> **WHAT NEEDS TO BE DONE**
Return an exact copy of the entries, skipping any picture you find.

Multi-image counting data:
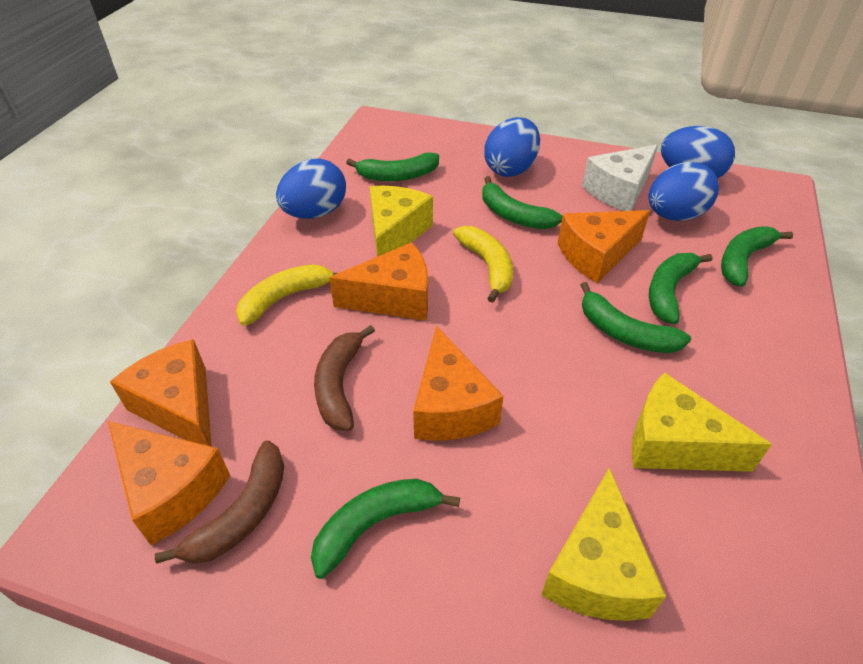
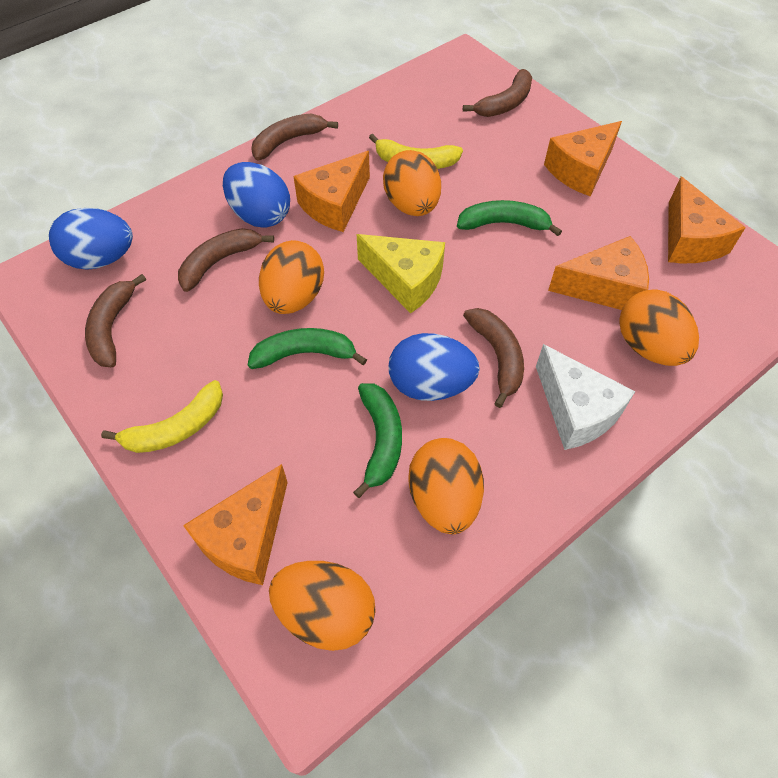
blue egg: [276,158,346,218] [484,117,540,177] [649,162,719,221] [661,126,735,178] = 4 -> [49,208,133,270] [223,162,290,228] [389,333,480,401] = 3
brown banana: [155,440,284,564] [314,325,375,431] = 2 -> [85,274,146,367] [178,228,274,292] [251,114,338,161] [463,69,532,117] [463,308,524,408] = 5
green banana: [311,479,460,579] [346,152,439,181] [482,176,563,229] [580,282,691,353] [649,253,713,324] [721,226,793,287] = 6 -> [248,328,367,369] [353,383,402,498] [457,200,562,236] = 3
orange egg: none = 0 -> [259,240,324,314] [269,561,376,651] [383,150,441,216] [408,438,484,534] [619,289,699,366] = 5
yellow cheese: [370,186,433,257] [541,468,666,621] [632,372,772,472] = 3 -> [357,234,445,314] = 1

> **EXPECTED ANSWER**
blue egg: [276,158,346,218] [484,117,540,177] [649,162,719,221] [661,126,735,178] = 4 -> [49,208,133,270] [223,162,290,228] [389,333,480,401] = 3
brown banana: [155,440,284,564] [314,325,375,431] = 2 -> [85,274,146,367] [178,228,274,292] [251,114,338,161] [463,69,532,117] [463,308,524,408] = 5
green banana: [311,479,460,579] [346,152,439,181] [482,176,563,229] [580,282,691,353] [649,253,713,324] [721,226,793,287] = 6 -> [248,328,367,369] [353,383,402,498] [457,200,562,236] = 3
orange egg: none = 0 -> [259,240,324,314] [269,561,376,651] [383,150,441,216] [408,438,484,534] [619,289,699,366] = 5
yellow cheese: [370,186,433,257] [541,468,666,621] [632,372,772,472] = 3 -> [357,234,445,314] = 1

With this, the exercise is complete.